→ **RECORDS TO USE**

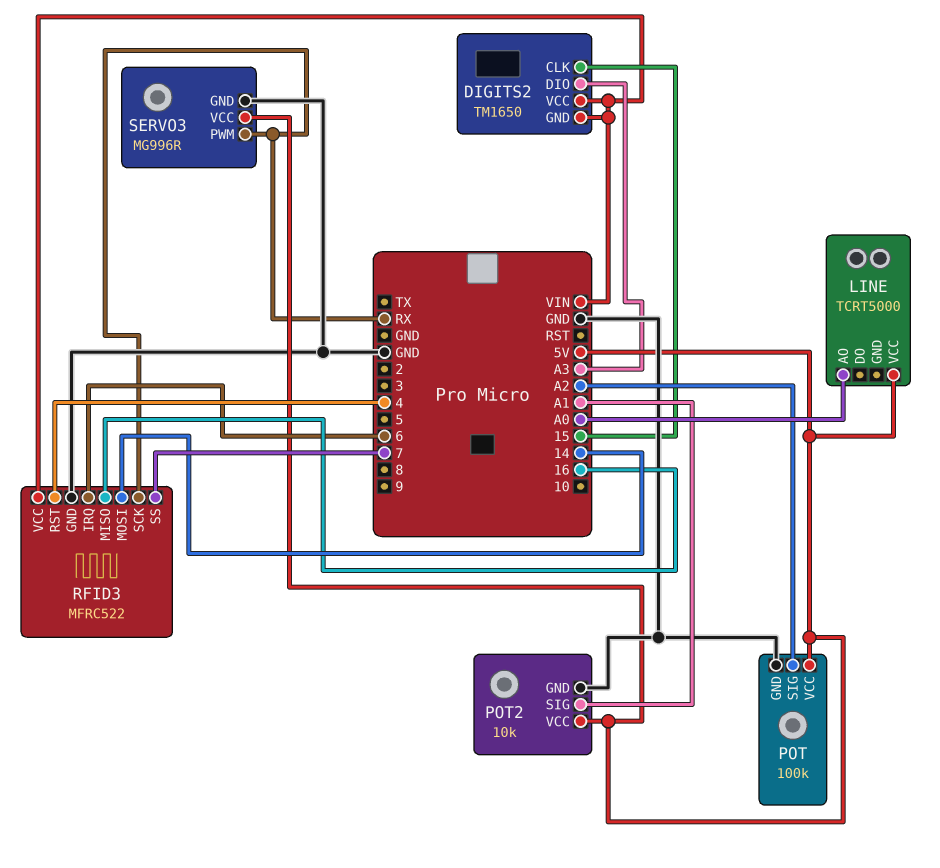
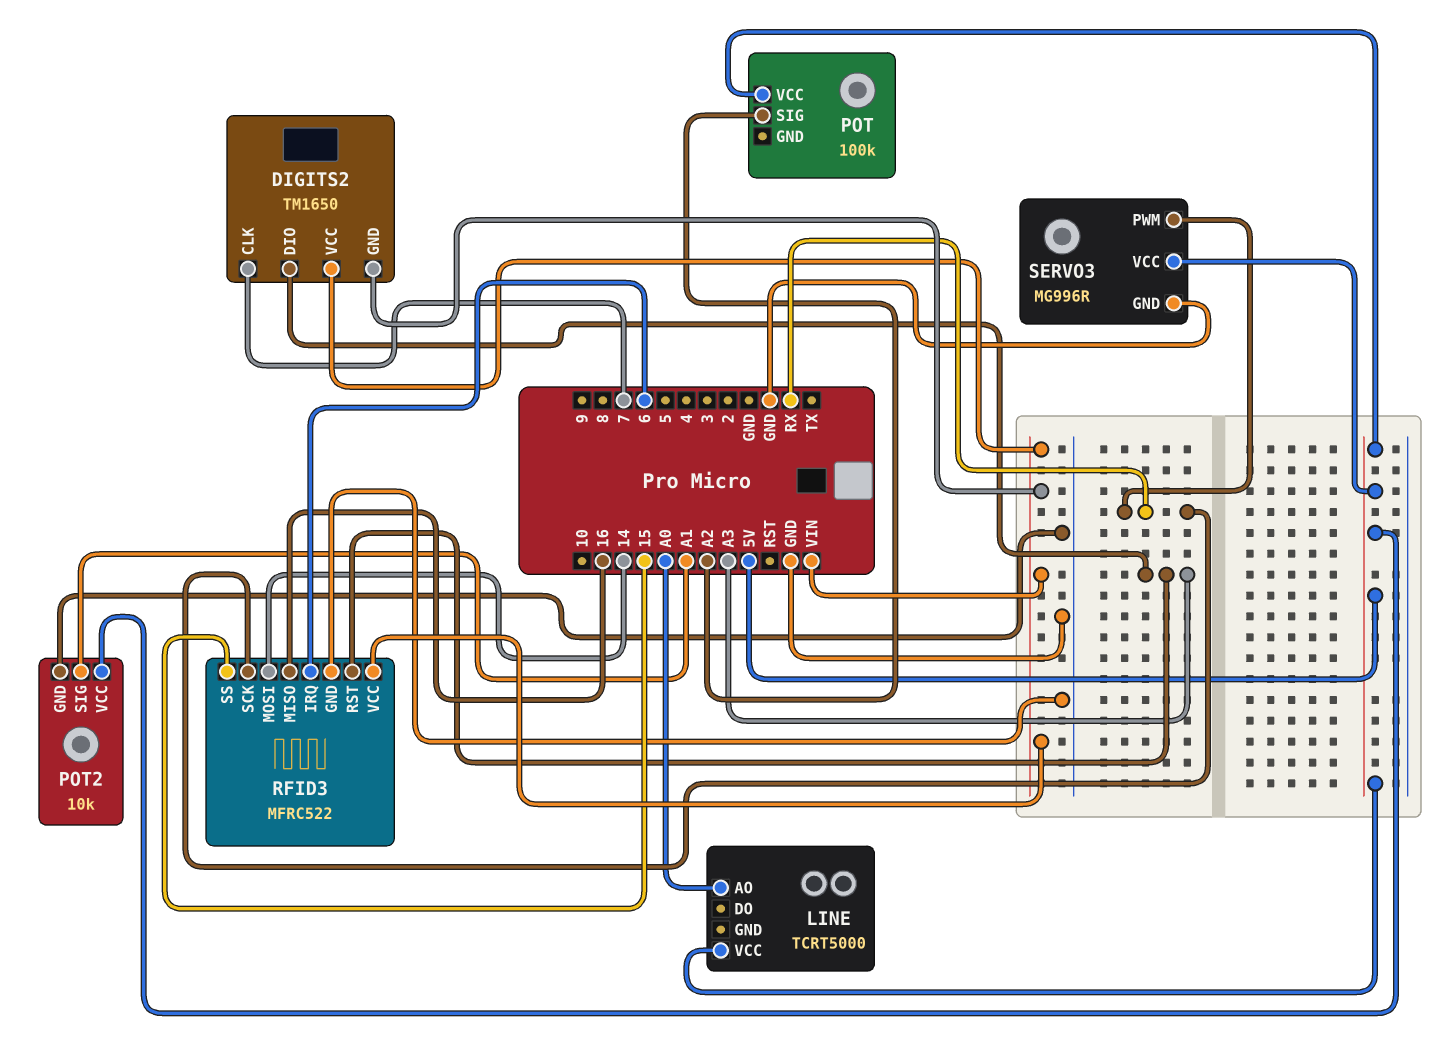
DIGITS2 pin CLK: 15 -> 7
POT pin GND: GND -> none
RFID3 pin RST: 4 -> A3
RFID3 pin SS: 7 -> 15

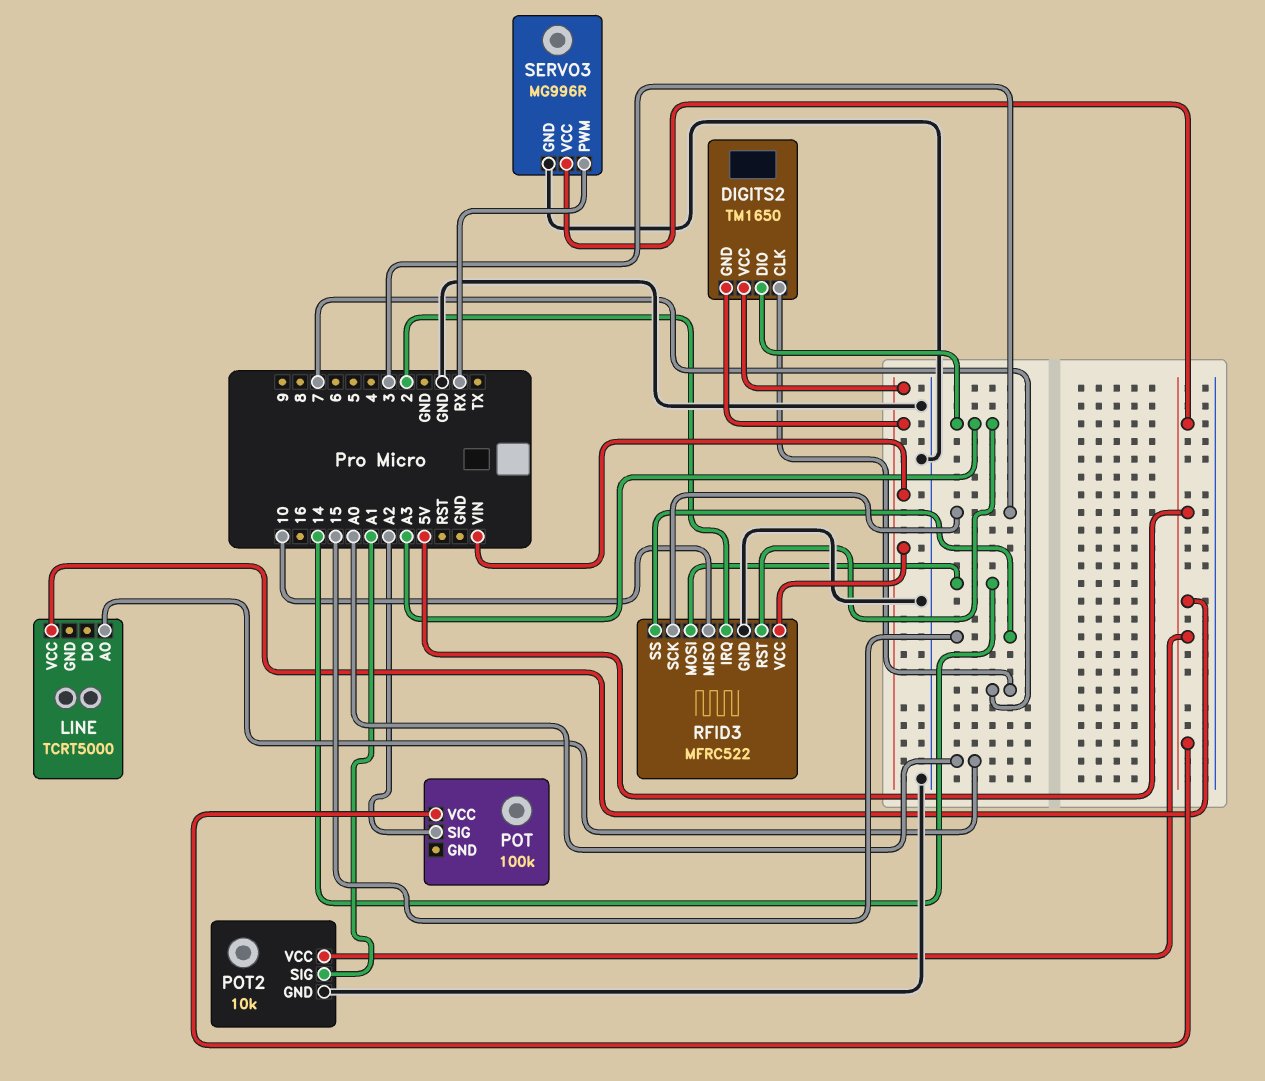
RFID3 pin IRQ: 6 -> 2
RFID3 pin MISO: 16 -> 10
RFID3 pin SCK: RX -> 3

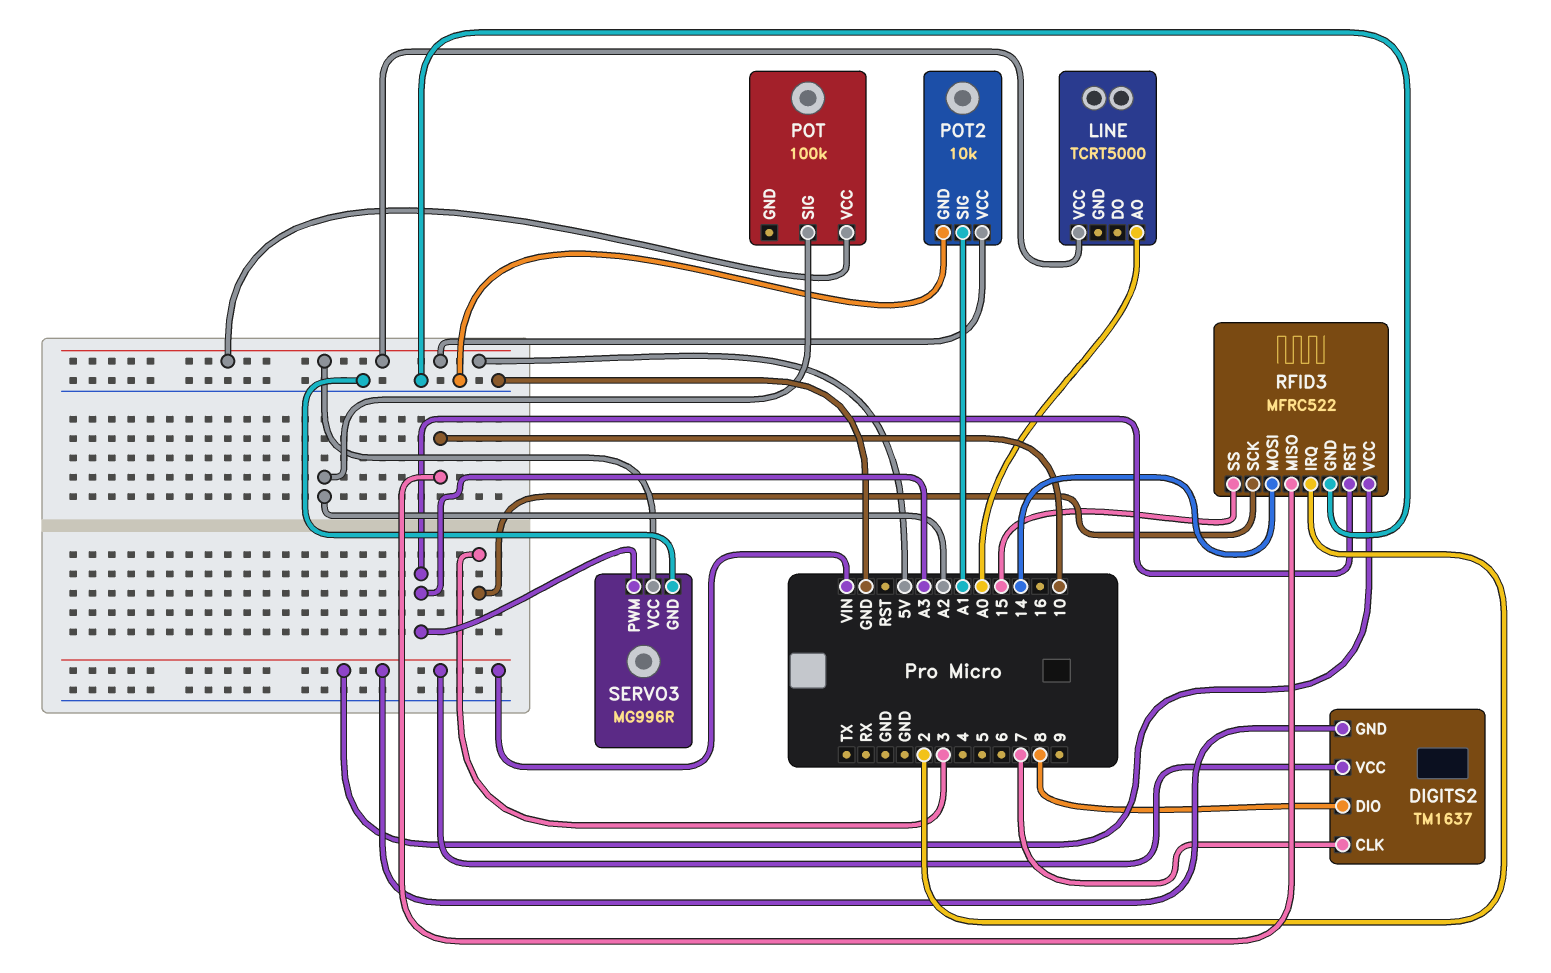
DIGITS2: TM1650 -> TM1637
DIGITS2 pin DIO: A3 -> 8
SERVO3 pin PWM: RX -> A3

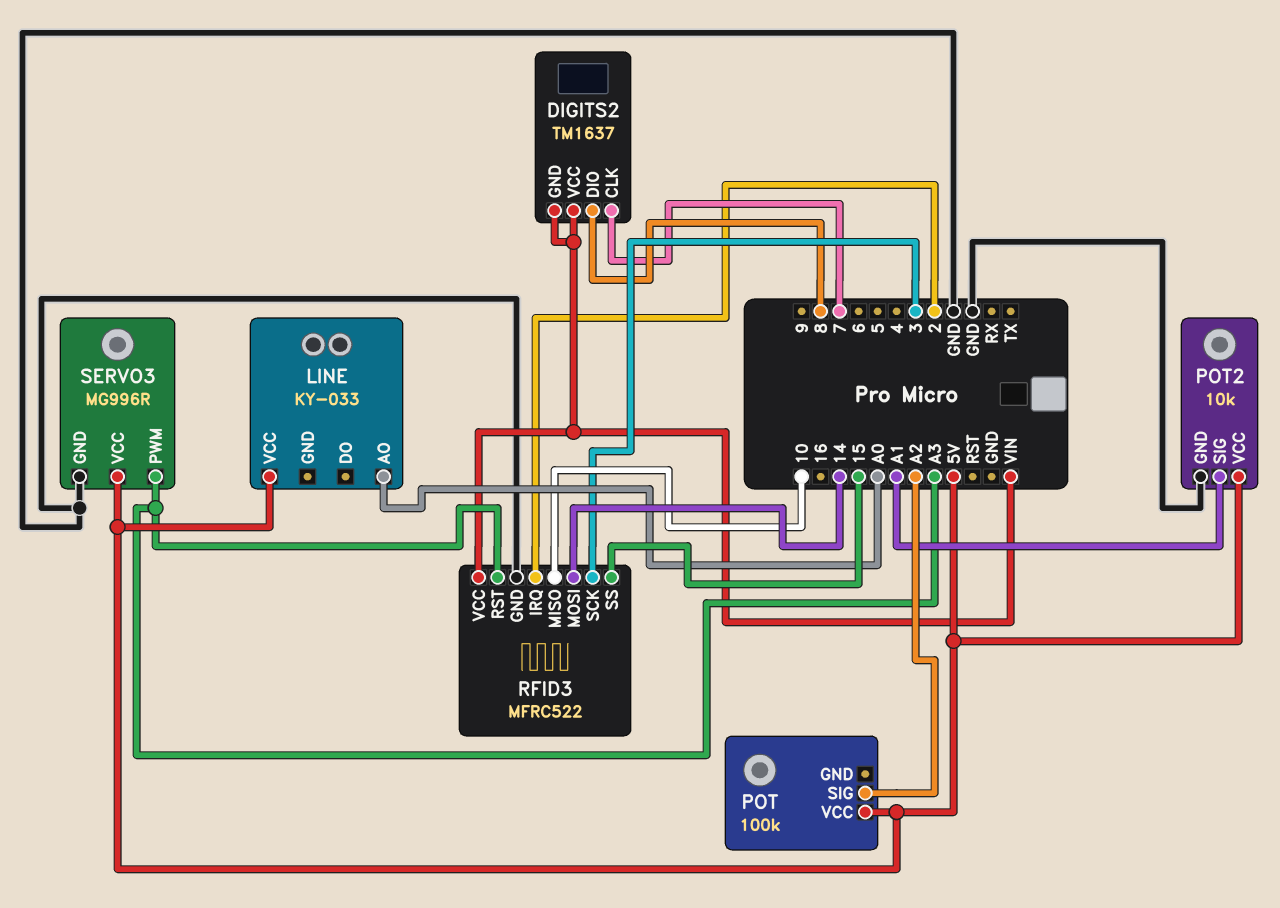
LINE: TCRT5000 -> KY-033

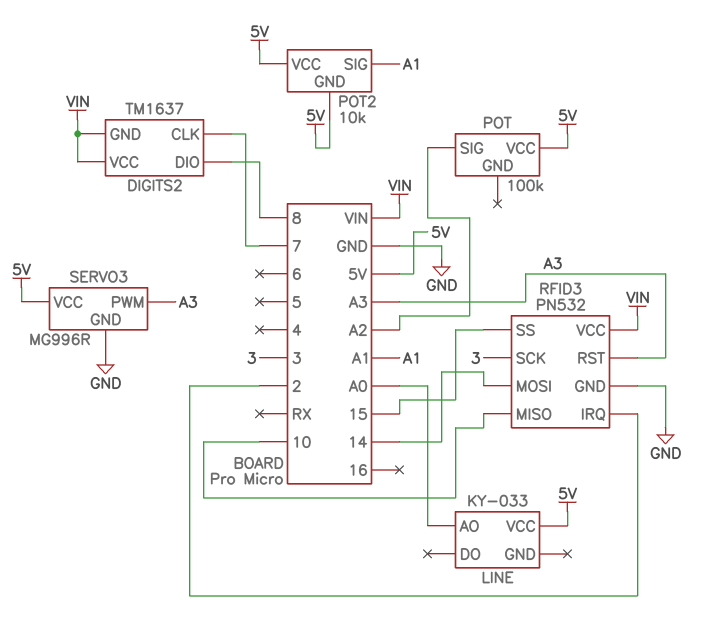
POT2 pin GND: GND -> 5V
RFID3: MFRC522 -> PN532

→ **YOUR ASSIGNMENT**
Exactly the lines from the one containing "RFID3 pin MISO: 16 -> 10" to the final line of the entries are wanted; please write them out, both ends included, but not the pictures.

→ **SOLUTION FOR THIS EXERCISE**
RFID3 pin MISO: 16 -> 10
RFID3 pin SCK: RX -> 3

DIGITS2: TM1650 -> TM1637
DIGITS2 pin DIO: A3 -> 8
SERVO3 pin PWM: RX -> A3

LINE: TCRT5000 -> KY-033

POT2 pin GND: GND -> 5V
RFID3: MFRC522 -> PN532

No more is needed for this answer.